## Problem statement
What lines in the records include the string "lime"? Return each one.

## Exercise data
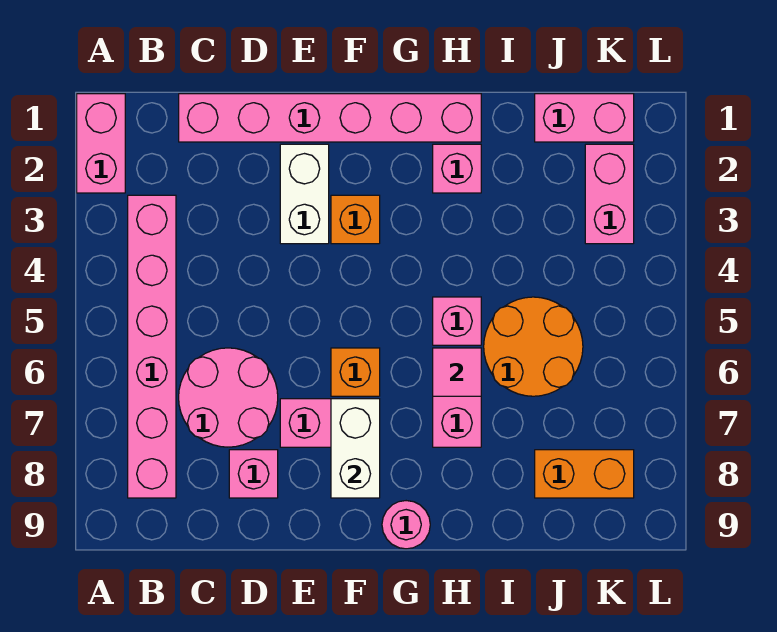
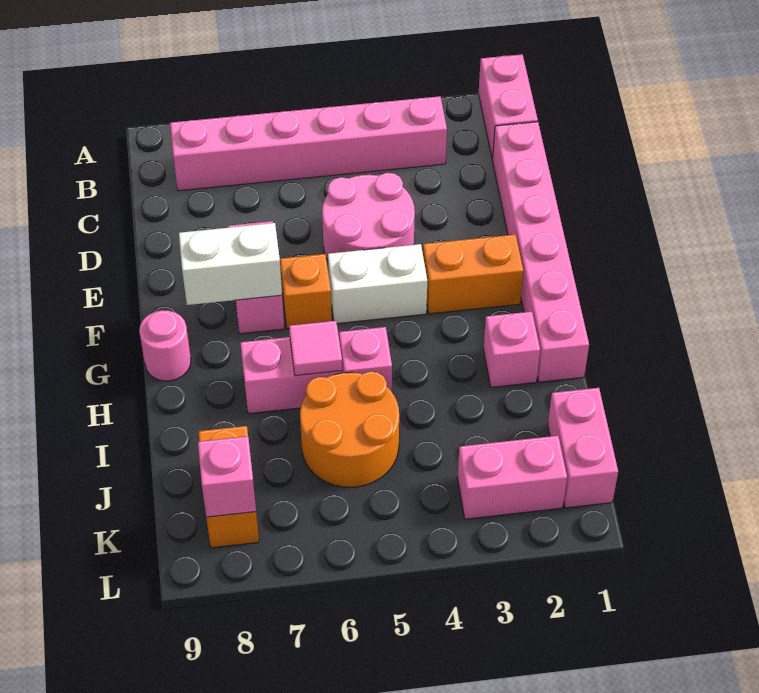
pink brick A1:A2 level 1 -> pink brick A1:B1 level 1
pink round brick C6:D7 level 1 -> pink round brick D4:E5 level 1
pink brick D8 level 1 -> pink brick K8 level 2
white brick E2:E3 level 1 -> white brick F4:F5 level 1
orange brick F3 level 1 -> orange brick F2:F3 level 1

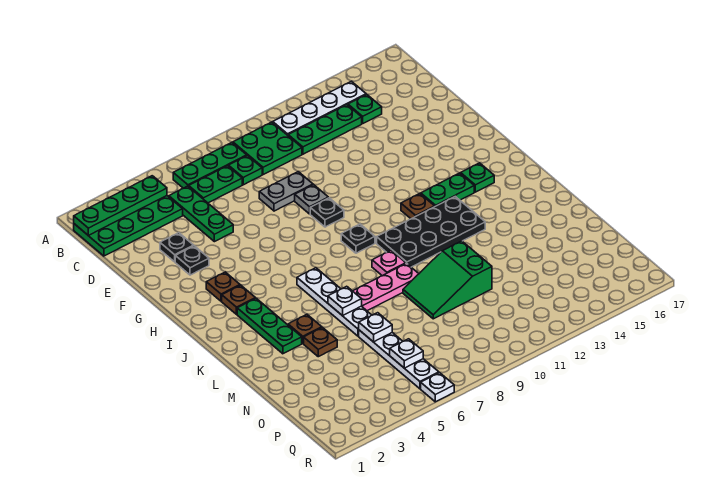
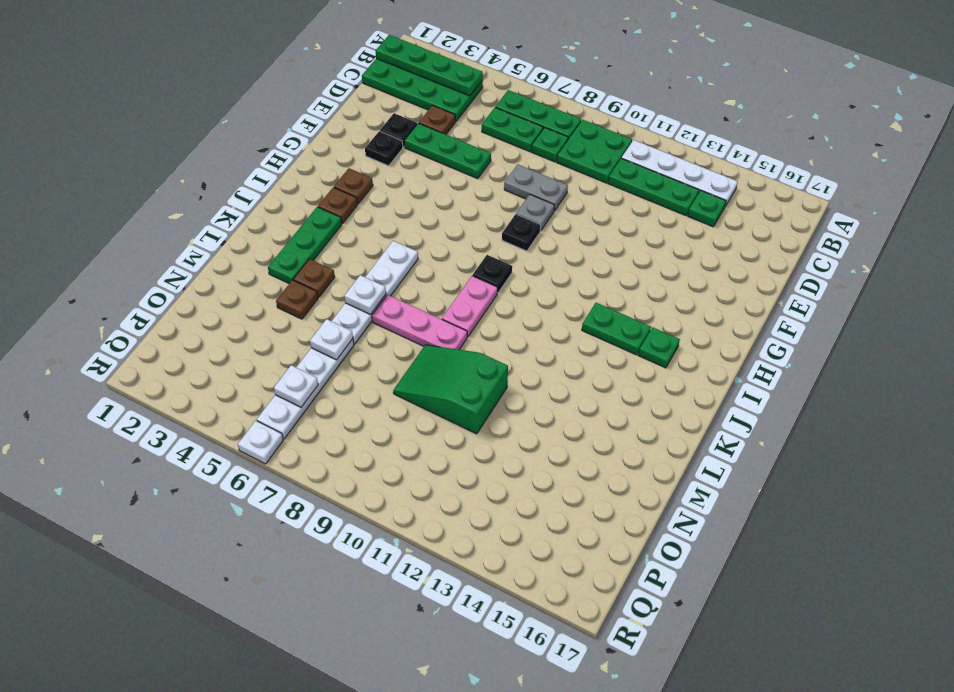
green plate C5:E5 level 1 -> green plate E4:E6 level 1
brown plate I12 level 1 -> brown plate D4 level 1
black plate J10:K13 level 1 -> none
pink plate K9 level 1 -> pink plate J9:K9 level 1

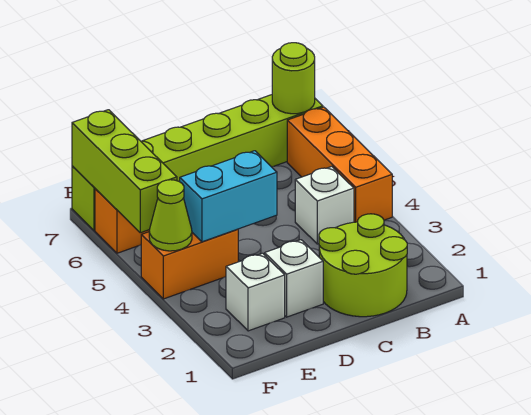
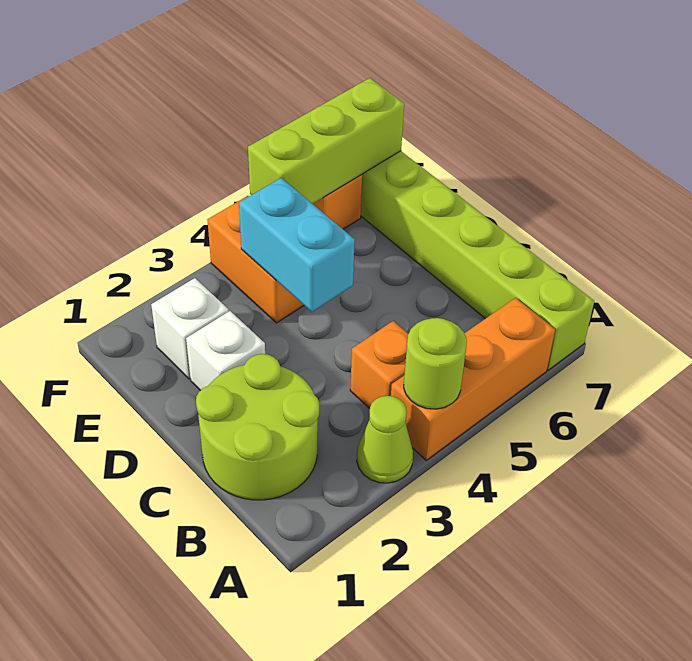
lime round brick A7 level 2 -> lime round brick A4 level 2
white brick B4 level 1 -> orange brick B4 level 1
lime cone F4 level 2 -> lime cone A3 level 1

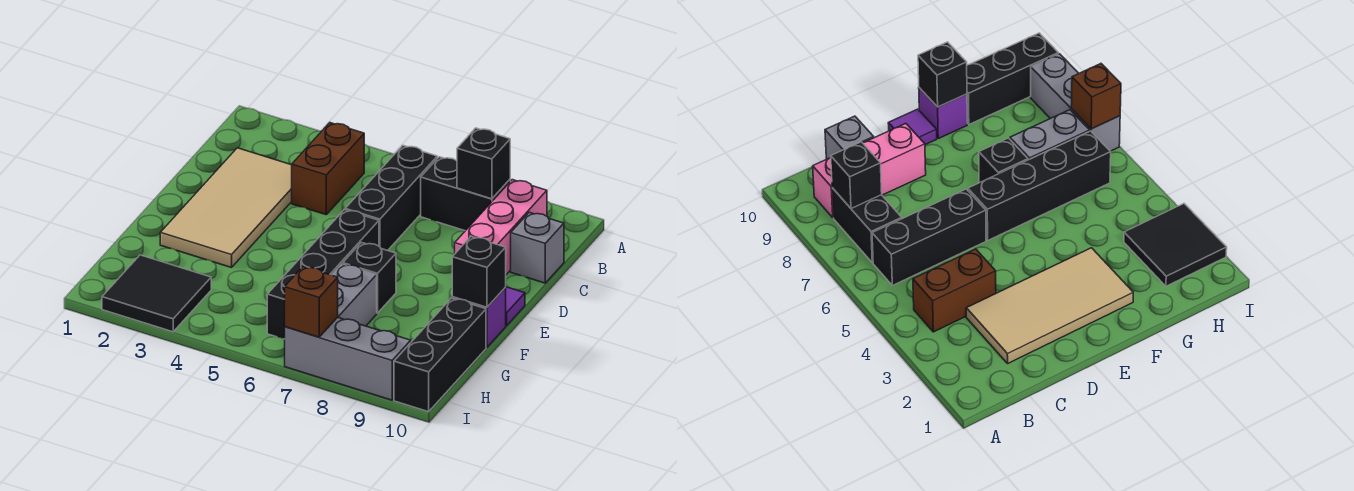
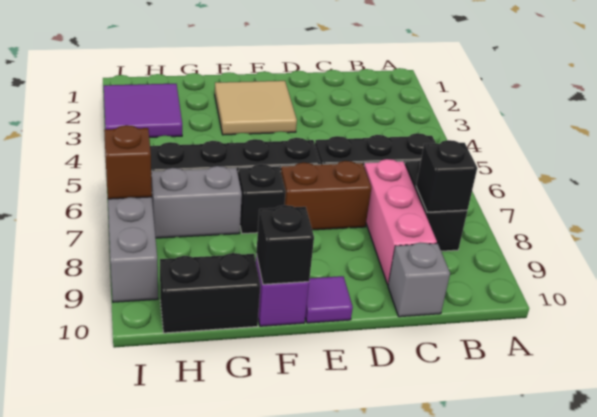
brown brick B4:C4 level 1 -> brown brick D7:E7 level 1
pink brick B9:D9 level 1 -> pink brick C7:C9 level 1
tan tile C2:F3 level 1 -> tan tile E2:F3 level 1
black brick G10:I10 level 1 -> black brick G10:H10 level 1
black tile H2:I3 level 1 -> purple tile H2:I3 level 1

---

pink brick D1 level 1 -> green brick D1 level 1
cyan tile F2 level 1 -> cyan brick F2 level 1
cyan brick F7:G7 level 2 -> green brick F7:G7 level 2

## Response to the exercise
lime round brick A7 level 2 -> lime round brick A4 level 2
lime cone F4 level 2 -> lime cone A3 level 1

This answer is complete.